▶ _Try it_
For this exercise, write each entry below out precisely and omit the pictures.

▶ _Extracted entries_
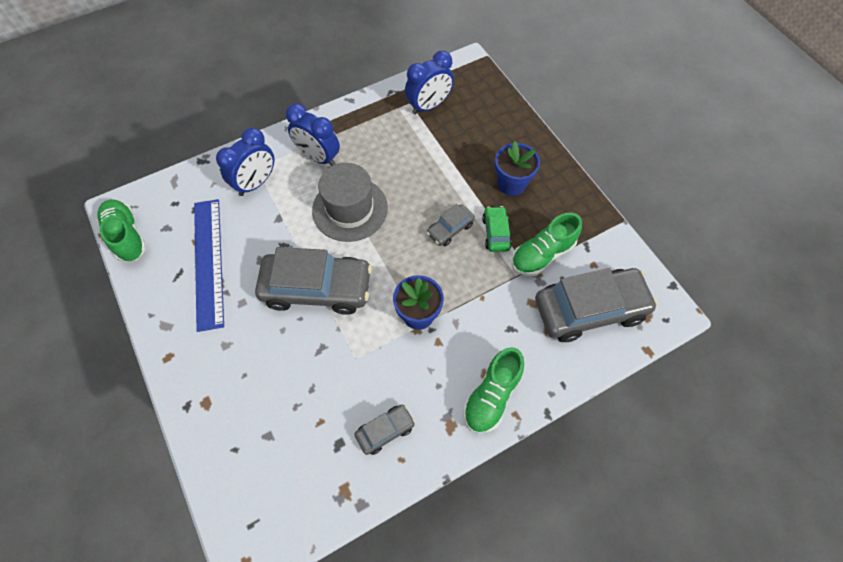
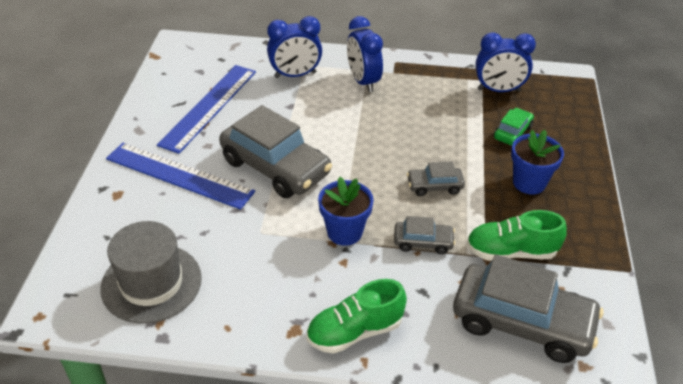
camera: 35 degrees right, 20 degrees down
green shoe [97,199,147,262] -> none
grey hat [312,163,388,242] -> grey hat moved to [100,221,202,324]
grey car [354,405,415,455] -> grey car moved to [394,216,455,254]
green car [482,206,512,252] -> green car moved to [494,108,534,146]
none -> blue ruler [106,143,255,210]

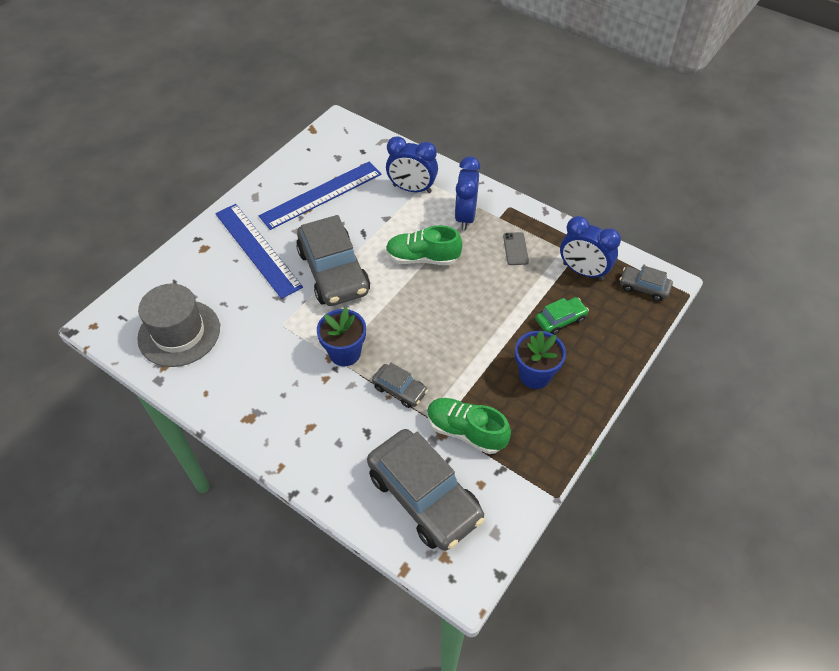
camera: 30 degrees right, 10 degrees up
green shoe [307,279,407,354] -> green shoe moved to [386,225,462,265]
grey car [407,161,465,196] -> grey car moved to [619,266,673,301]
none -> grey phone [503,232,529,265]

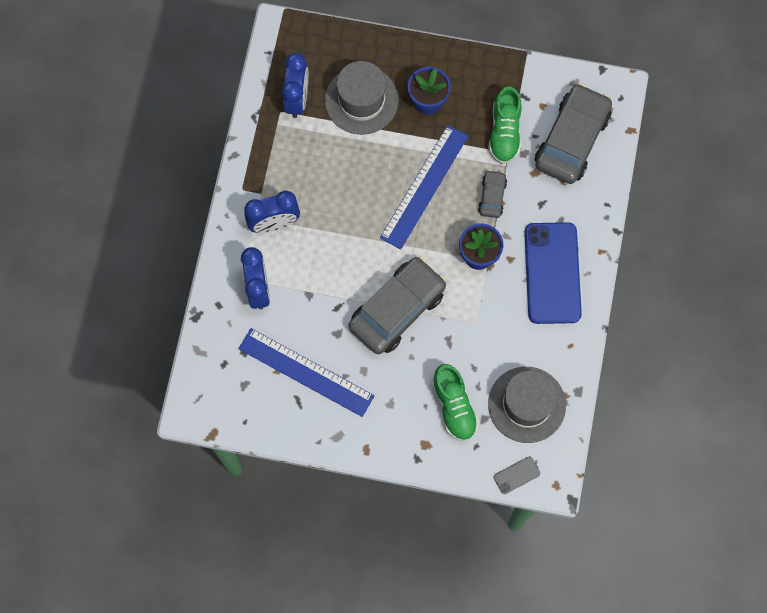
camera: 115 degrees left, 20 degrees up
blue ruler [215,204,303,299] -> blue ruler moved to [380,125,468,249]
green shoe [386,225,462,265] -> green shoe moved to [432,364,479,441]
grey phone [503,232,529,265] -> grey phone moved to [494,457,540,494]
green car [536,297,589,335] -> grey hat [325,61,399,135]
grey car [619,266,673,301] -> none
none -> blue phone [524,222,582,324]

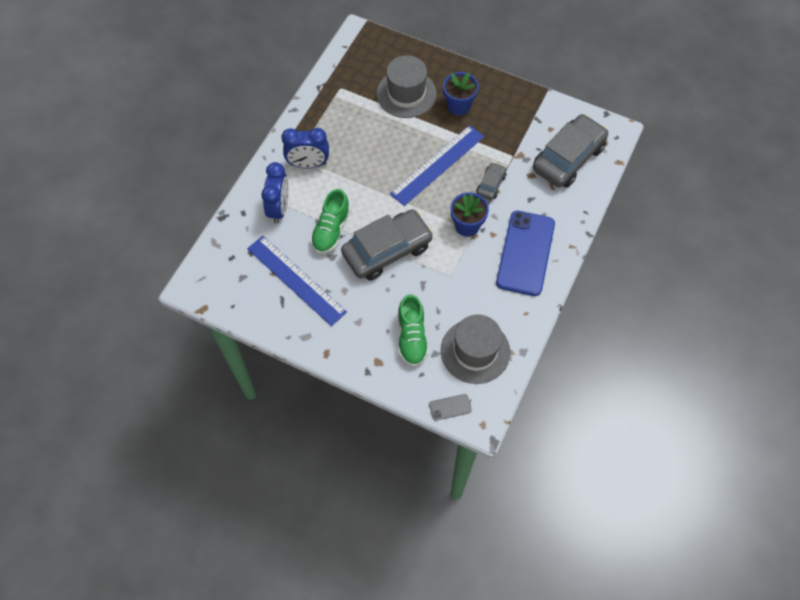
camera: 15 degrees right, 10 degrees down
blue clock [282,53,308,118] -> none
green shoe [488,86,522,164] -> green shoe moved to [310,189,350,254]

▶ _Exercise result_
camera: 35 degrees right, 20 degrees down
green shoe [97,199,147,262] -> none
grey hat [312,163,388,242] -> grey hat moved to [100,221,202,324]
grey car [354,405,415,455] -> grey car moved to [394,216,455,254]
green car [482,206,512,252] -> green car moved to [494,108,534,146]
none -> blue ruler [106,143,255,210]

camera: 30 degrees right, 10 degrees up
green shoe [307,279,407,354] -> green shoe moved to [386,225,462,265]
grey car [407,161,465,196] -> grey car moved to [619,266,673,301]
none -> grey phone [503,232,529,265]

camera: 115 degrees left, 20 degrees up
blue ruler [215,204,303,299] -> blue ruler moved to [380,125,468,249]
green shoe [386,225,462,265] -> green shoe moved to [432,364,479,441]
grey phone [503,232,529,265] -> grey phone moved to [494,457,540,494]
green car [536,297,589,335] -> grey hat [325,61,399,135]
grey car [619,266,673,301] -> none
none -> blue phone [524,222,582,324]

camera: 15 degrees right, 10 degrees down
blue clock [282,53,308,118] -> none
green shoe [488,86,522,164] -> green shoe moved to [310,189,350,254]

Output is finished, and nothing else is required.